[Start Data section]
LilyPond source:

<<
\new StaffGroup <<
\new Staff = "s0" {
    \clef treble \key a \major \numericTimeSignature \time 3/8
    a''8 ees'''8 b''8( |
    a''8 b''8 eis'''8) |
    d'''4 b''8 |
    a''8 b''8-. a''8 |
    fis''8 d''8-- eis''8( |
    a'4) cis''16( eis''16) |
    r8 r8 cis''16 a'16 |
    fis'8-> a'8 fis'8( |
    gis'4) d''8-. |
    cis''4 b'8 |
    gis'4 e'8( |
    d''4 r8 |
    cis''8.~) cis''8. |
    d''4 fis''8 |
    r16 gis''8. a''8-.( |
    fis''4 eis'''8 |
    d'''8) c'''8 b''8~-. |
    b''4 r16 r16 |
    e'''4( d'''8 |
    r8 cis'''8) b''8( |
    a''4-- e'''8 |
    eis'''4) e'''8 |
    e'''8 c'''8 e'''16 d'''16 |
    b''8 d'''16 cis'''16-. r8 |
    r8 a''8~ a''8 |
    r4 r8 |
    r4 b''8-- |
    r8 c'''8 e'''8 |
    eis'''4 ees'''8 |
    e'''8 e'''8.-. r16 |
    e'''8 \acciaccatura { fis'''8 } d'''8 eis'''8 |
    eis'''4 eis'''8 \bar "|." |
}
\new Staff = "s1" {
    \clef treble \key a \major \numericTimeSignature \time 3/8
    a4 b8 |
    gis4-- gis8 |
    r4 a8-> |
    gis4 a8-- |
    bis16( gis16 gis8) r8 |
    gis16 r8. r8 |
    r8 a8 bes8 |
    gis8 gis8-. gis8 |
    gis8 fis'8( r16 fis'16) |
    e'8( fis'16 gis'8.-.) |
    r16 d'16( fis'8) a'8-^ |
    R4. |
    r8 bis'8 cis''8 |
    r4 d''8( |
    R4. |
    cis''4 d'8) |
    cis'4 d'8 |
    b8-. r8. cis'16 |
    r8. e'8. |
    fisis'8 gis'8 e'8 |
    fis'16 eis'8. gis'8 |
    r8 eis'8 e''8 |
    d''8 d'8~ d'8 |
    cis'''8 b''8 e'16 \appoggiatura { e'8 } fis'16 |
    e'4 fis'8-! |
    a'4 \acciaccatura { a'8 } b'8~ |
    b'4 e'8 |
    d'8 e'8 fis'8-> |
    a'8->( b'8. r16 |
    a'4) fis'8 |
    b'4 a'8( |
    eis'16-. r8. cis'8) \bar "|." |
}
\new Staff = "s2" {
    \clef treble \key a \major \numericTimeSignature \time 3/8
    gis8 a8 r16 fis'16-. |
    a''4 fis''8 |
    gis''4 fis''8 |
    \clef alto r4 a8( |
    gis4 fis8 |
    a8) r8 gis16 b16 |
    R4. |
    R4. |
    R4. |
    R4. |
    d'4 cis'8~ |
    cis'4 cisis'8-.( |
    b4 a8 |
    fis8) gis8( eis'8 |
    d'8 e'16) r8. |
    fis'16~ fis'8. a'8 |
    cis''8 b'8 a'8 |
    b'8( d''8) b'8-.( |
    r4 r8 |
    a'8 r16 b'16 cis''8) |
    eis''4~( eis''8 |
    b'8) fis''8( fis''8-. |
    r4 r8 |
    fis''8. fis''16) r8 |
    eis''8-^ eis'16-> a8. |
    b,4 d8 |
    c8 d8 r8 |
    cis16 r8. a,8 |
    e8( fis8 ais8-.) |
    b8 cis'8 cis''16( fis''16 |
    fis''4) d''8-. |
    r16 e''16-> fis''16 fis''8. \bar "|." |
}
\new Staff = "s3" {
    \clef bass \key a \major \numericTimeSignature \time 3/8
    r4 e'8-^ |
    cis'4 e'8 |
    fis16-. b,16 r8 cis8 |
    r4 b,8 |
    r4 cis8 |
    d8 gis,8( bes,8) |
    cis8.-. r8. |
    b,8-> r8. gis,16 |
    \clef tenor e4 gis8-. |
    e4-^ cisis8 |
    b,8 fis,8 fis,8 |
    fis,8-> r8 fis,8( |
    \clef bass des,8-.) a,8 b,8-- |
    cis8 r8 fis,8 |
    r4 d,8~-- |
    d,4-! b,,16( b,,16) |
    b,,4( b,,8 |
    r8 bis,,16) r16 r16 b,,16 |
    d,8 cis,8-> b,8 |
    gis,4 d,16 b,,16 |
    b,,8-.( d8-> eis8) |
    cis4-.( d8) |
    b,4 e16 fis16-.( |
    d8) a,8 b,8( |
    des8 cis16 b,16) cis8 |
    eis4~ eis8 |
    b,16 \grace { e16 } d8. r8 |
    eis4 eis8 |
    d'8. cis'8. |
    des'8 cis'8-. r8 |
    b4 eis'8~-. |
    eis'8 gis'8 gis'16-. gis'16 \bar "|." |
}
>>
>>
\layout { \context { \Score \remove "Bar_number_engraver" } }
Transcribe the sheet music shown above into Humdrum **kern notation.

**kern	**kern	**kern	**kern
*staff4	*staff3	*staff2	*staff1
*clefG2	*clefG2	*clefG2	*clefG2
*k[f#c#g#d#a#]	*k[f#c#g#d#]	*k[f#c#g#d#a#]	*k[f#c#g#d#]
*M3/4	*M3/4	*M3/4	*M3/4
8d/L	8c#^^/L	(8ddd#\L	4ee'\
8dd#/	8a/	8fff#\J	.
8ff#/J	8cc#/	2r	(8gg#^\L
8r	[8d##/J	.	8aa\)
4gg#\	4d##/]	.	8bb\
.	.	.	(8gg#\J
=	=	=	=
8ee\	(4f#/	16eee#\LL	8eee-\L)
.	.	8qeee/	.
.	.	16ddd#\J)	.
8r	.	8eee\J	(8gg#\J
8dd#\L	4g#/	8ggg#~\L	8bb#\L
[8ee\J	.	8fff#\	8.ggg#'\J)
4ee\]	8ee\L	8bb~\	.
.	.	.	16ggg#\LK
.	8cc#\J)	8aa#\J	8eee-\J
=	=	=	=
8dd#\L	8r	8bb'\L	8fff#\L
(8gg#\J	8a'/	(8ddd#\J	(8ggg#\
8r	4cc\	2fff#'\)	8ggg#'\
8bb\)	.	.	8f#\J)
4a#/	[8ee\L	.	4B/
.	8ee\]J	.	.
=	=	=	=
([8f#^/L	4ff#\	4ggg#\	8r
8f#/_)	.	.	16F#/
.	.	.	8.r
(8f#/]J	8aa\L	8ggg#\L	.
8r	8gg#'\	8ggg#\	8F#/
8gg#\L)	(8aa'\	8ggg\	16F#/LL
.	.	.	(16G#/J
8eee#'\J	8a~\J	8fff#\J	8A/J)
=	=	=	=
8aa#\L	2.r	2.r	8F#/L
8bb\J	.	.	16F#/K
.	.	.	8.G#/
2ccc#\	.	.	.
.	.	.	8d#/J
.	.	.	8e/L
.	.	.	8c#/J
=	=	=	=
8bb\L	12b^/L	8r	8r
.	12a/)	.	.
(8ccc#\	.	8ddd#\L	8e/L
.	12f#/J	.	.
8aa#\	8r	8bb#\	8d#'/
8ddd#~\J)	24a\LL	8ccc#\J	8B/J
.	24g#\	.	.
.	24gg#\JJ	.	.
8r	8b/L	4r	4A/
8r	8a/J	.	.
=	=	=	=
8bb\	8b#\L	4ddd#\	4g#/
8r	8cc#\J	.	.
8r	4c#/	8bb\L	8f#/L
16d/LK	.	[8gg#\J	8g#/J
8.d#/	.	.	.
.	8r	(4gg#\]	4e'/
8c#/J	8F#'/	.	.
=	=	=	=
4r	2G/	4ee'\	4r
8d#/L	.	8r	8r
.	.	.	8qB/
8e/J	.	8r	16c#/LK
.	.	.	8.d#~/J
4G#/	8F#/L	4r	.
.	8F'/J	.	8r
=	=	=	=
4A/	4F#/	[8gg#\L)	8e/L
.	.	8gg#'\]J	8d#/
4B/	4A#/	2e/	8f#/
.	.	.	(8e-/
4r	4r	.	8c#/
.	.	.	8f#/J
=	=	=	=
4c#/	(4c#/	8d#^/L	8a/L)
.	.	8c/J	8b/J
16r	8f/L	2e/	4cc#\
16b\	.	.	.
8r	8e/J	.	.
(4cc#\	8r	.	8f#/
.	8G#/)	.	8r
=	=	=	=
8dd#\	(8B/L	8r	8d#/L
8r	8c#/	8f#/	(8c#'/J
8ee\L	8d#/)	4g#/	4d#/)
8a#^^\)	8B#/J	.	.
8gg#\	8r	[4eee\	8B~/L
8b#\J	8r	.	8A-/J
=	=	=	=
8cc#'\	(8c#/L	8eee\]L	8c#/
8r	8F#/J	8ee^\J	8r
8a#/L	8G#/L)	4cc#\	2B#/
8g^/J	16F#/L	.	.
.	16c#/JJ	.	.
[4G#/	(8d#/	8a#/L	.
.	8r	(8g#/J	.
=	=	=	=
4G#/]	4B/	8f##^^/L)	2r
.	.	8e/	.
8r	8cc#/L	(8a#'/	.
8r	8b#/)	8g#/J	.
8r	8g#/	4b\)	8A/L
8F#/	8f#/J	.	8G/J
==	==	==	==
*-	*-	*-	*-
[End Data section]
■ Written exercise
Which lines in the rows above contain the string "acciaccatura"? Show each of those lines in full, and count only matches with the same uppercase and lowercase letters.

■ Completed task
    e'''8 \acciaccatura { fis'''8 } d'''8 eis'''8 |
    a'4 \acciaccatura { a'8 } b'8~ |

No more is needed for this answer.